§ Exercise prompt:
Within the records below is a range that opens at the line with "(319, 150) = (267, 241): pink" and closes at the line with "(660, 249) = (613, 321): orange". Return that range word for word, both ends included, and only that range.

§ Records:
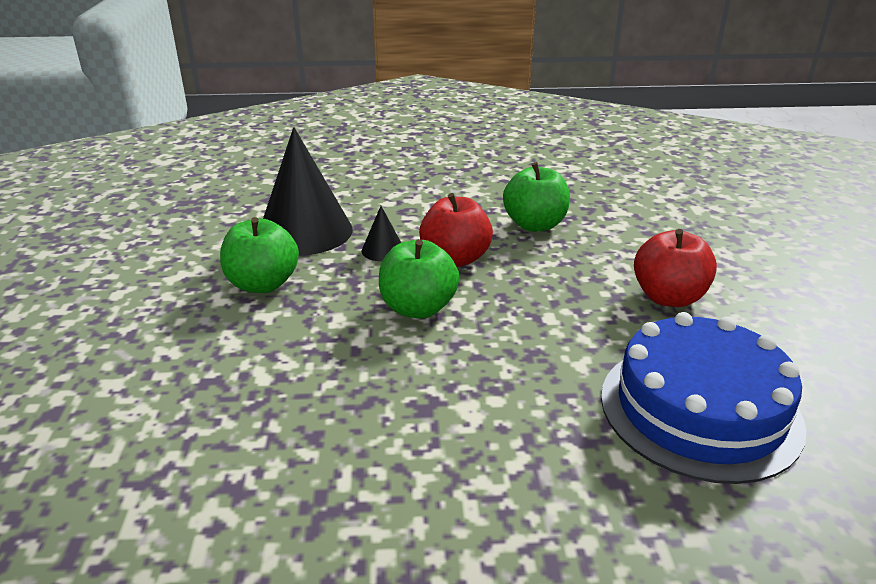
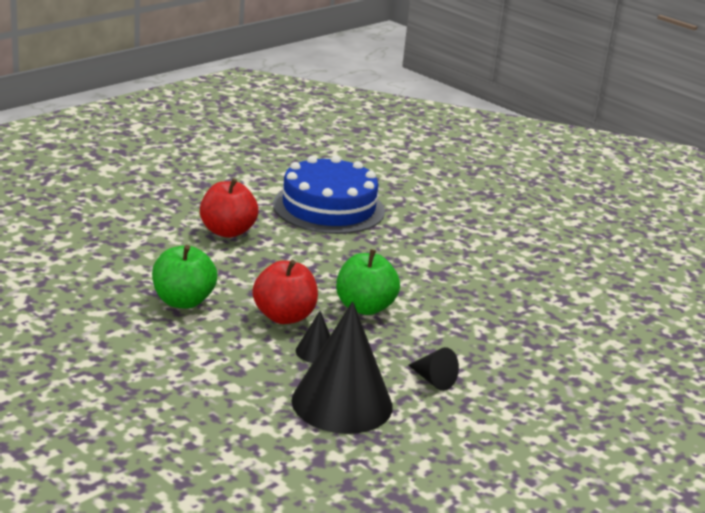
camera: 135 degrees left, 5 degrees down
(263, 284) = (433, 380): green apple -> black cone

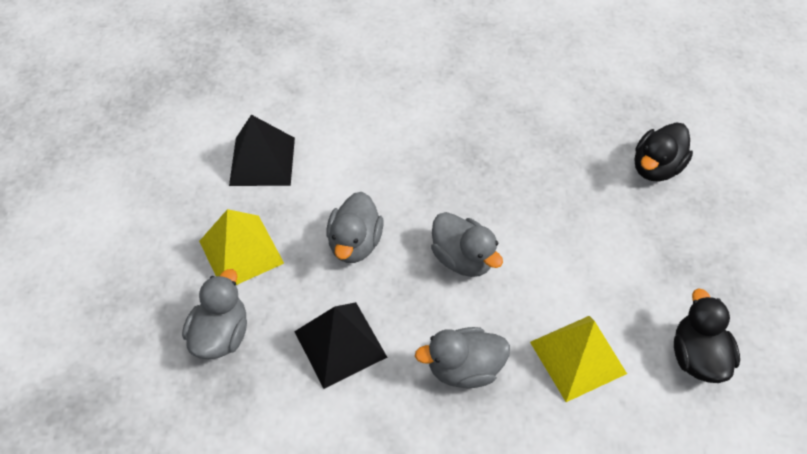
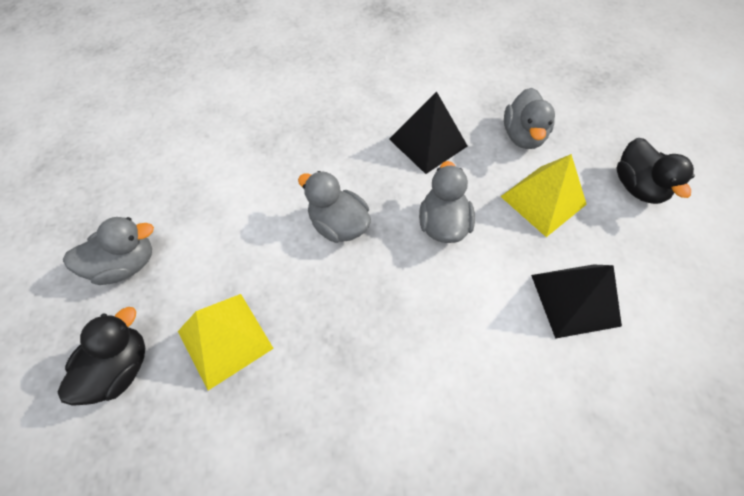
camera: 170 degrees right, 5 degrees up
(464, 368) = (327, 140): grey duck -> grey duck (125, 264)
(578, 357) = (236, 159): yellow pyramid -> yellow pyramid (225, 339)
(697, 356) = (137, 173): black duck -> black duck (637, 187)

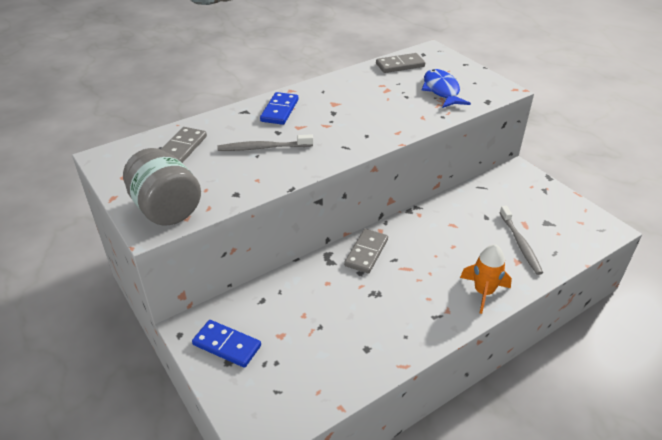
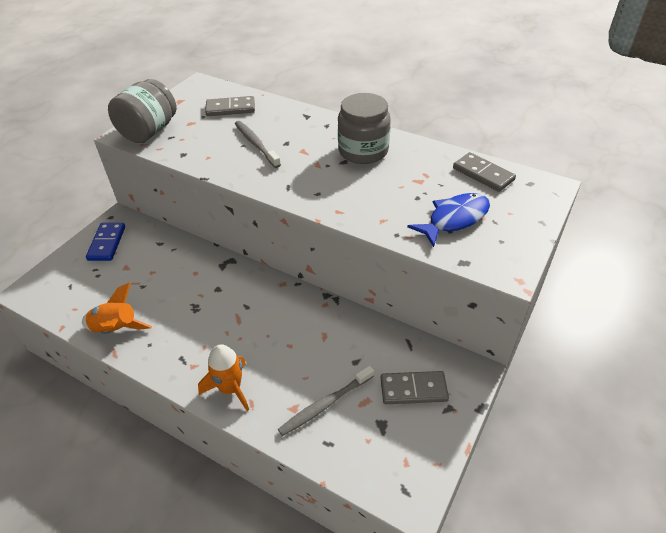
camera: 65 degrees right, 5 degrees up
(280, 110) = (322, 132): blue domino -> none
(327, 100) = (363, 151): none -> grey jar
(366, 252) = (246, 284): grey domino -> grey domino (413, 389)
(371, 359) = (116, 329): none -> orange rocket

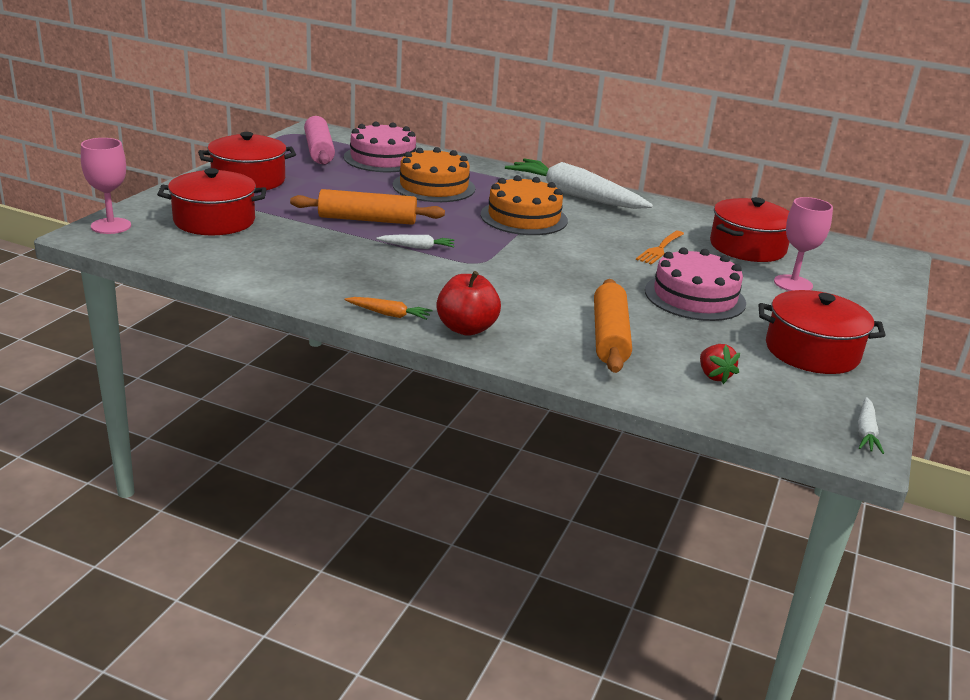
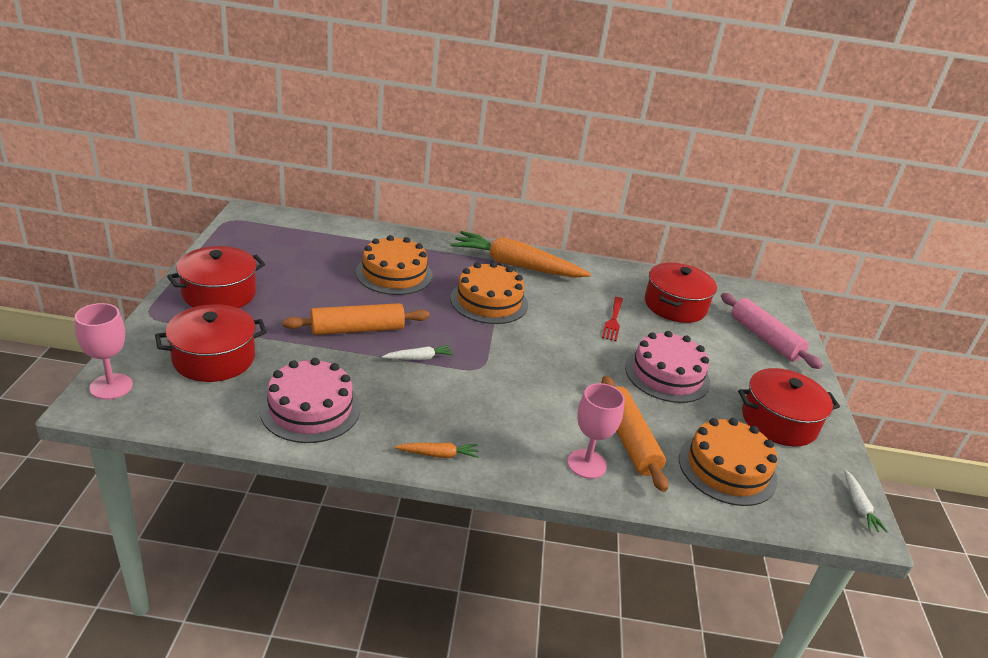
camera: 20 degrees left, 5 degrees up
(319, 150) = (267, 241): pink rolling pin -> pink rolling pin (765, 338)
(382, 158) = (331, 243): pink cake -> pink cake (310, 409)
(466, 328) = (512, 458): red apple -> none
(575, 195) = (516, 265): white carrot -> orange carrot
(660, 249) = (613, 321): orange fork -> red fork
(714, 376) = (727, 468): red strawberry -> orange cake
(793, 284) = (727, 343): pink goblet -> pink goblet (586, 464)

§ Solution below:
(319, 150) = (267, 241): pink rolling pin -> pink rolling pin (765, 338)
(382, 158) = (331, 243): pink cake -> pink cake (310, 409)
(466, 328) = (512, 458): red apple -> none
(575, 195) = (516, 265): white carrot -> orange carrot
(660, 249) = (613, 321): orange fork -> red fork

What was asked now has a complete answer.